**Task statement:**
From the line with "none -> yellow slope C7:D9 level 1 top 7" through the line with "none -> yellow round brick F9 level 2", repeat the entries verbatim, both end lines included, and add nothing.

(Dataset entries Opens)

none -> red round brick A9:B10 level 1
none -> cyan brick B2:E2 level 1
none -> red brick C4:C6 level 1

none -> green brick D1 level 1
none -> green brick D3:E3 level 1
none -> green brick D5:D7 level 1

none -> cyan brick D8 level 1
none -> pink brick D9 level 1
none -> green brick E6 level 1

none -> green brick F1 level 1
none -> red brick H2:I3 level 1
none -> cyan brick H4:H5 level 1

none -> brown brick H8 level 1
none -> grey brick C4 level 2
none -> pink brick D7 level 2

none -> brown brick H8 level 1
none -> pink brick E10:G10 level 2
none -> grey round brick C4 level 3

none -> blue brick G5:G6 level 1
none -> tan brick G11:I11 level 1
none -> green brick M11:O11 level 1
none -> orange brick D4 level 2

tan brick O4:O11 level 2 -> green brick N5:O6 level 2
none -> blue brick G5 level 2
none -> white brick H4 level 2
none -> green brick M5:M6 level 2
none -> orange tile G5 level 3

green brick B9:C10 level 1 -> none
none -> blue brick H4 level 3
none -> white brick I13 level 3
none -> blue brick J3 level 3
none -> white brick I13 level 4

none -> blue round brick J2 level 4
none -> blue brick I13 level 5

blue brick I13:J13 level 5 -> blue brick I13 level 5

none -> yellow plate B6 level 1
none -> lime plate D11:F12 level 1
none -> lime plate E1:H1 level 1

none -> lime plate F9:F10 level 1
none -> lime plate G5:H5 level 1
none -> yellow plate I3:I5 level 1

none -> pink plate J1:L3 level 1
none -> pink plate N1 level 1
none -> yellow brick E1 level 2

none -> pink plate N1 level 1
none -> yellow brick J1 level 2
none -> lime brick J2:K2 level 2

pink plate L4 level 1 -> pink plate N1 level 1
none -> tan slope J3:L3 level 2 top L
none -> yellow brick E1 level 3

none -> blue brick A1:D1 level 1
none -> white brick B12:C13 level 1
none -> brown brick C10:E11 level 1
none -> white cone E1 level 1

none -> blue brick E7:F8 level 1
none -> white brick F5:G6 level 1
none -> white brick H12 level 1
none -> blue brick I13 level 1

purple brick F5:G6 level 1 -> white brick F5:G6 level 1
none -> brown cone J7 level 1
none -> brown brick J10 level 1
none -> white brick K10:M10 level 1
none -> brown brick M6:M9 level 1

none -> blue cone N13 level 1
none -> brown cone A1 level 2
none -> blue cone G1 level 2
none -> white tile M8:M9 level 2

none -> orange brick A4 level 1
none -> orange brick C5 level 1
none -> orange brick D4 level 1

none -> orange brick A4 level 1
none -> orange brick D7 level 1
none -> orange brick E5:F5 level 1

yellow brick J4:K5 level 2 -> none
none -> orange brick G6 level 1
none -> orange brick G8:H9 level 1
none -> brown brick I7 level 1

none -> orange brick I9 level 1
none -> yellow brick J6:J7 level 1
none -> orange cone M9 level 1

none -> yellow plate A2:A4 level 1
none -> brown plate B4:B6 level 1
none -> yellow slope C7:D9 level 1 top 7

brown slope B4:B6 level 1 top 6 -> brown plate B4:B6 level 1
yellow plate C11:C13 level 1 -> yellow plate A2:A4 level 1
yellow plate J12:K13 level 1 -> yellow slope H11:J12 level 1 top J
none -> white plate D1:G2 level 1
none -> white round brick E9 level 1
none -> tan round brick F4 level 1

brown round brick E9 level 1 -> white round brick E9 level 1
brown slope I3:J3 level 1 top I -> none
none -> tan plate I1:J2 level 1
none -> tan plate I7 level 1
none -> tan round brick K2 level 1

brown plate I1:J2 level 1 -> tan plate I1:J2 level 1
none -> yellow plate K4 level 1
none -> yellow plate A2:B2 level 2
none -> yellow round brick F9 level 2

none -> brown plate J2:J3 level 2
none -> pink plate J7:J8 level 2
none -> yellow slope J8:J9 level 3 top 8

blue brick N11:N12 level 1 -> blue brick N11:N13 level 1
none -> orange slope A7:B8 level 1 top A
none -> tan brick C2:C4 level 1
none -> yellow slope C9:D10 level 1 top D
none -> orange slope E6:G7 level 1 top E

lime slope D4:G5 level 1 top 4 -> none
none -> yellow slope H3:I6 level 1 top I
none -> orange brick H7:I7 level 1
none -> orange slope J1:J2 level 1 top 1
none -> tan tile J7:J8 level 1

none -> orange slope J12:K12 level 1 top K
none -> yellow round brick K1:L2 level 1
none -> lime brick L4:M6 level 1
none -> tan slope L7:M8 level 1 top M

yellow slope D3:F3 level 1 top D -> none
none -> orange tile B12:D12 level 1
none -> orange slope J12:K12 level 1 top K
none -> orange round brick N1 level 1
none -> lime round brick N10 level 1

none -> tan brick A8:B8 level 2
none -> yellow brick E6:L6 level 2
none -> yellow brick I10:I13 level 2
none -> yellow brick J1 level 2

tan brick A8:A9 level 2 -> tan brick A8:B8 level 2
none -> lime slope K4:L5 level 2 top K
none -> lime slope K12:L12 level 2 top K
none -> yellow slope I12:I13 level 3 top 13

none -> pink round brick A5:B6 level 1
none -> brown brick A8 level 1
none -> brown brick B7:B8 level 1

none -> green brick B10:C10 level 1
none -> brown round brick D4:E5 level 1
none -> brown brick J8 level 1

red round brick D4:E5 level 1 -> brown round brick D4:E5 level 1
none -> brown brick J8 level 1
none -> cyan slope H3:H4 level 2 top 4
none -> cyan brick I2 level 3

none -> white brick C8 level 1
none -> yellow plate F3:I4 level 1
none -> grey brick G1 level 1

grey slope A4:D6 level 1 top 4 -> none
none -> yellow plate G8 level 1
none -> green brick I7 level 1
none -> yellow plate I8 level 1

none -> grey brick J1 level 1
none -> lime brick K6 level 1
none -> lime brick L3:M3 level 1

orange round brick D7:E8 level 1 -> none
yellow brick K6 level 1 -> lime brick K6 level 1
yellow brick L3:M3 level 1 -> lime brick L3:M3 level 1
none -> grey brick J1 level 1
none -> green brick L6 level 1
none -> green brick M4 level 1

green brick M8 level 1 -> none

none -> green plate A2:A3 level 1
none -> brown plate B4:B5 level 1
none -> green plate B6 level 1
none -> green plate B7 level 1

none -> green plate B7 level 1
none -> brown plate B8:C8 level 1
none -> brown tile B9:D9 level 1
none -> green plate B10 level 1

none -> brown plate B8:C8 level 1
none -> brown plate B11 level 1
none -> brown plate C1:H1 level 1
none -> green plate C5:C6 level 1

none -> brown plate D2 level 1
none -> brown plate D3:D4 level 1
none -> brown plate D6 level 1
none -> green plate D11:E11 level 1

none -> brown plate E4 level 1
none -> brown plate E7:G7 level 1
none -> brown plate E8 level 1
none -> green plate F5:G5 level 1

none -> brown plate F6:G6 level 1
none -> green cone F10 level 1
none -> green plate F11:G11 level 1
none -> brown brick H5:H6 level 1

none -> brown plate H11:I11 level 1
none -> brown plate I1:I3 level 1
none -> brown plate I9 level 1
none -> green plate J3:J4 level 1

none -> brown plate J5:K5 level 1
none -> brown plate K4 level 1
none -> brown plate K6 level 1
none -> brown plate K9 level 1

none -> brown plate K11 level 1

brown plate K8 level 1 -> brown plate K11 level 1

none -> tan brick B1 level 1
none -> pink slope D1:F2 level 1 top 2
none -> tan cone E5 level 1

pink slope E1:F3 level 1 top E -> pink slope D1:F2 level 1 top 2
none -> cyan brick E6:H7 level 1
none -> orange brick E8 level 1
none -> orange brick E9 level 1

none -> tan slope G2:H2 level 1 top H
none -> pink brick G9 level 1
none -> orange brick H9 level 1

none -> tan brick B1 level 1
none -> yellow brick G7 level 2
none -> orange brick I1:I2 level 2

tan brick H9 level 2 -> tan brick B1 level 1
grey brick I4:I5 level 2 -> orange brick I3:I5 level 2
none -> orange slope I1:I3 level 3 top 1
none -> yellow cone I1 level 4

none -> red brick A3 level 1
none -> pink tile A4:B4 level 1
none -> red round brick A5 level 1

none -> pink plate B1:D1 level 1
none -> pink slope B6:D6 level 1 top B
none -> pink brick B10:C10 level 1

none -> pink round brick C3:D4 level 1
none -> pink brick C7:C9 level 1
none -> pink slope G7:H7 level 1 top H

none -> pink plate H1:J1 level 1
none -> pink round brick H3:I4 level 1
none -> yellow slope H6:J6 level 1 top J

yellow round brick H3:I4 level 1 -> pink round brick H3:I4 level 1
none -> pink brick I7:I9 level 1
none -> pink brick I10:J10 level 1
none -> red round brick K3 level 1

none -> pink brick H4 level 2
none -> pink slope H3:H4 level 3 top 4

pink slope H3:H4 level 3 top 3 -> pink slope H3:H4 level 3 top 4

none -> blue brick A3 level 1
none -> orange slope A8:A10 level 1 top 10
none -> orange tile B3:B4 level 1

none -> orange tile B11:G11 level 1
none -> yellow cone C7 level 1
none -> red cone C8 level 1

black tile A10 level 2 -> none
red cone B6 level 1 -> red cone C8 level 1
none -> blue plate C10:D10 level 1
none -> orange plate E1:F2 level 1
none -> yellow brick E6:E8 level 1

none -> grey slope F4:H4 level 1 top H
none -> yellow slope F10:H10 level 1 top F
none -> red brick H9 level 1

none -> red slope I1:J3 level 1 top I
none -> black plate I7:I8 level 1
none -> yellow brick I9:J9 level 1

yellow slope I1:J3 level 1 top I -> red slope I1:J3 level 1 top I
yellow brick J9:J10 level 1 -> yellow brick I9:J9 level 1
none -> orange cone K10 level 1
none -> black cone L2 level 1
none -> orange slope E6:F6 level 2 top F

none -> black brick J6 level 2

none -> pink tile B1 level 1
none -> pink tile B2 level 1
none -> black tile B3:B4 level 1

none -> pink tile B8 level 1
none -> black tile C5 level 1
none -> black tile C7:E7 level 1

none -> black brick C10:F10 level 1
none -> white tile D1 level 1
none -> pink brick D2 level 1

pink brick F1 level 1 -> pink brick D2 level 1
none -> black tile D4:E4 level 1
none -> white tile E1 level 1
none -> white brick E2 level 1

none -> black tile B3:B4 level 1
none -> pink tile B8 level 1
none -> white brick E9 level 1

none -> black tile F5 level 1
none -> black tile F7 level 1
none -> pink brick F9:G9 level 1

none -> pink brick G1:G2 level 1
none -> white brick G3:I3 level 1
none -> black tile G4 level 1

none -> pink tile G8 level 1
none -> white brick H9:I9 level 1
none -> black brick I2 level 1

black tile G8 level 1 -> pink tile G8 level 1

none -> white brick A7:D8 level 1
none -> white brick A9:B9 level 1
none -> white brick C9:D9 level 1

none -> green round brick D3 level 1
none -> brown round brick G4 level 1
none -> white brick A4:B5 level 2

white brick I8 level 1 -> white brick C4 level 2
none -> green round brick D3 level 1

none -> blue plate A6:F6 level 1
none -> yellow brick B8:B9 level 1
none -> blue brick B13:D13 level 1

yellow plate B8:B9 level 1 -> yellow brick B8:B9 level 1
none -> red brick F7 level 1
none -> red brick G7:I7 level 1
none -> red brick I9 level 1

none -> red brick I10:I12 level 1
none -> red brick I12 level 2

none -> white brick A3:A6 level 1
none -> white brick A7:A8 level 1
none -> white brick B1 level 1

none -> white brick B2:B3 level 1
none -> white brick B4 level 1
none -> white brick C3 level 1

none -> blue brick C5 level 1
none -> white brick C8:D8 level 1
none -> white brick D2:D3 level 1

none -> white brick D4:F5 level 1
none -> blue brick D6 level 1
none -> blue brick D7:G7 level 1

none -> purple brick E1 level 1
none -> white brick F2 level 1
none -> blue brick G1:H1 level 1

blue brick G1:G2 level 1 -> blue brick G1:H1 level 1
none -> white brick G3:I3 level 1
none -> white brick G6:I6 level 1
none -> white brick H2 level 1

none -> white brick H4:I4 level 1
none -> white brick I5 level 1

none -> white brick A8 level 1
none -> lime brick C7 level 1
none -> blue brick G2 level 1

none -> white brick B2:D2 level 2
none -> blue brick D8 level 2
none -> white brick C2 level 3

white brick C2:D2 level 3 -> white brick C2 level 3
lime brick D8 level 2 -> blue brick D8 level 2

(Dataset entries Closes)

**Output:**
none -> yellow slope C7:D9 level 1 top 7

brown slope B4:B6 level 1 top 6 -> brown plate B4:B6 level 1
yellow plate C11:C13 level 1 -> yellow plate A2:A4 level 1
yellow plate J12:K13 level 1 -> yellow slope H11:J12 level 1 top J
none -> white plate D1:G2 level 1
none -> white round brick E9 level 1
none -> tan round brick F4 level 1

brown round brick E9 level 1 -> white round brick E9 level 1
brown slope I3:J3 level 1 top I -> none
none -> tan plate I1:J2 level 1
none -> tan plate I7 level 1
none -> tan round brick K2 level 1

brown plate I1:J2 level 1 -> tan plate I1:J2 level 1
none -> yellow plate K4 level 1
none -> yellow plate A2:B2 level 2
none -> yellow round brick F9 level 2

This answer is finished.